- [EXERCISE INPUT]
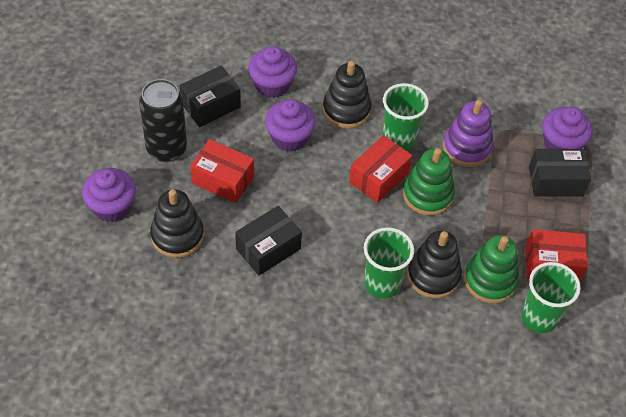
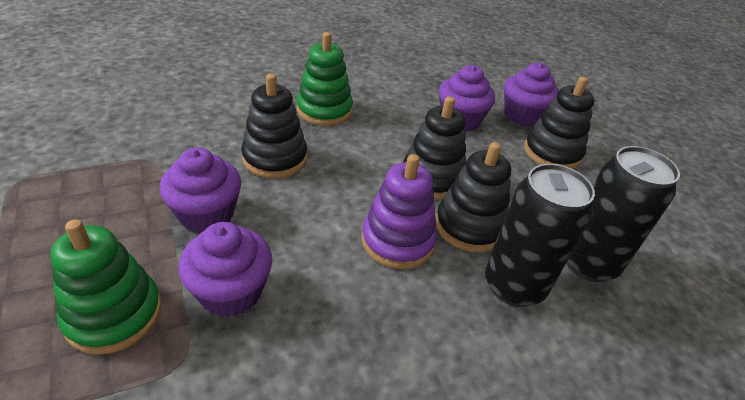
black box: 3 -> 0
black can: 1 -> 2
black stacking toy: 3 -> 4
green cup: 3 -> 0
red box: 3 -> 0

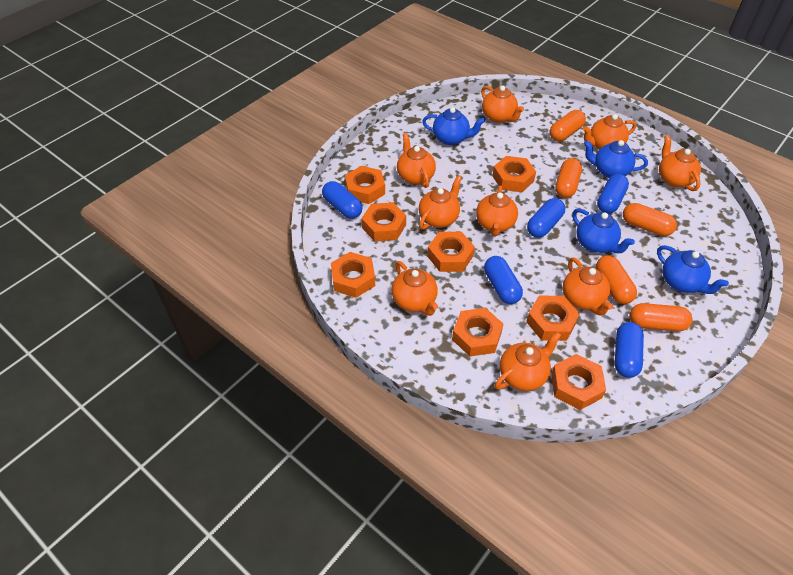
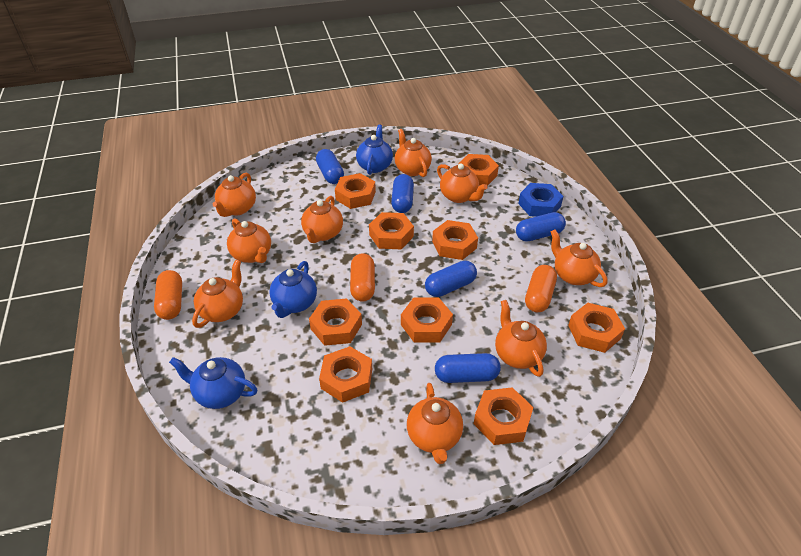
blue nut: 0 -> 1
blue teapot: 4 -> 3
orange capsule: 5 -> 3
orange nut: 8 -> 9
--
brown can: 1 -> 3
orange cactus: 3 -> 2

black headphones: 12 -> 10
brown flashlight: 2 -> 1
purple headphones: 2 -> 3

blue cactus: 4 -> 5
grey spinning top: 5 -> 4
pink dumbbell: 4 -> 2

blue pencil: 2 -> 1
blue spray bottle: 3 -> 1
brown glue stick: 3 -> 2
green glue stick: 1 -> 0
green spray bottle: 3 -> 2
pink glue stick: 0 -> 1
...
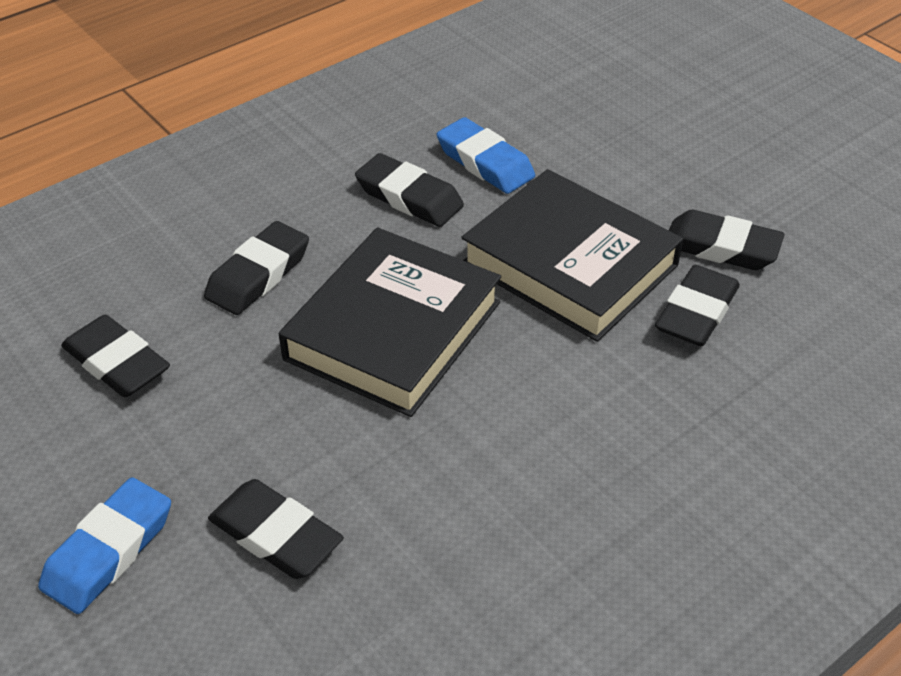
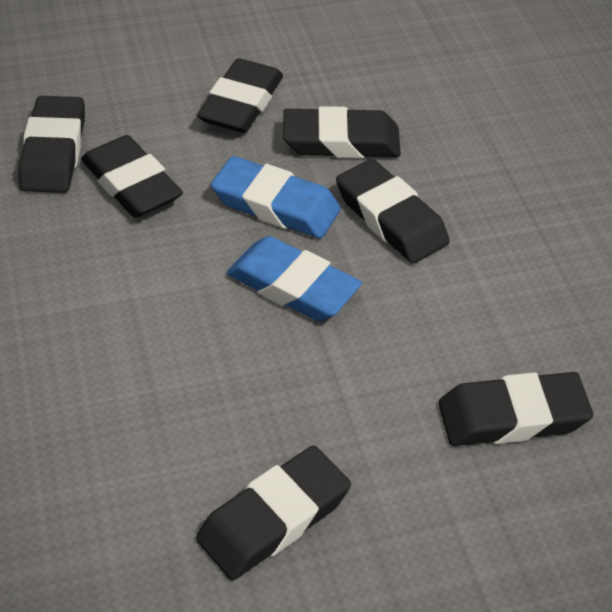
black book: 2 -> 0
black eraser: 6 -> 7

- [WORK TO COMPLETE]
Go back to the listing above. Copy word for word the lines from the one with "brown flashlight: 2 -> 1" through the one with "pink glue stick: 0 -> 1", and nothing more.

- [ANSWER SECTION]
brown flashlight: 2 -> 1
purple headphones: 2 -> 3

blue cactus: 4 -> 5
grey spinning top: 5 -> 4
pink dumbbell: 4 -> 2

blue pencil: 2 -> 1
blue spray bottle: 3 -> 1
brown glue stick: 3 -> 2
green glue stick: 1 -> 0
green spray bottle: 3 -> 2
pink glue stick: 0 -> 1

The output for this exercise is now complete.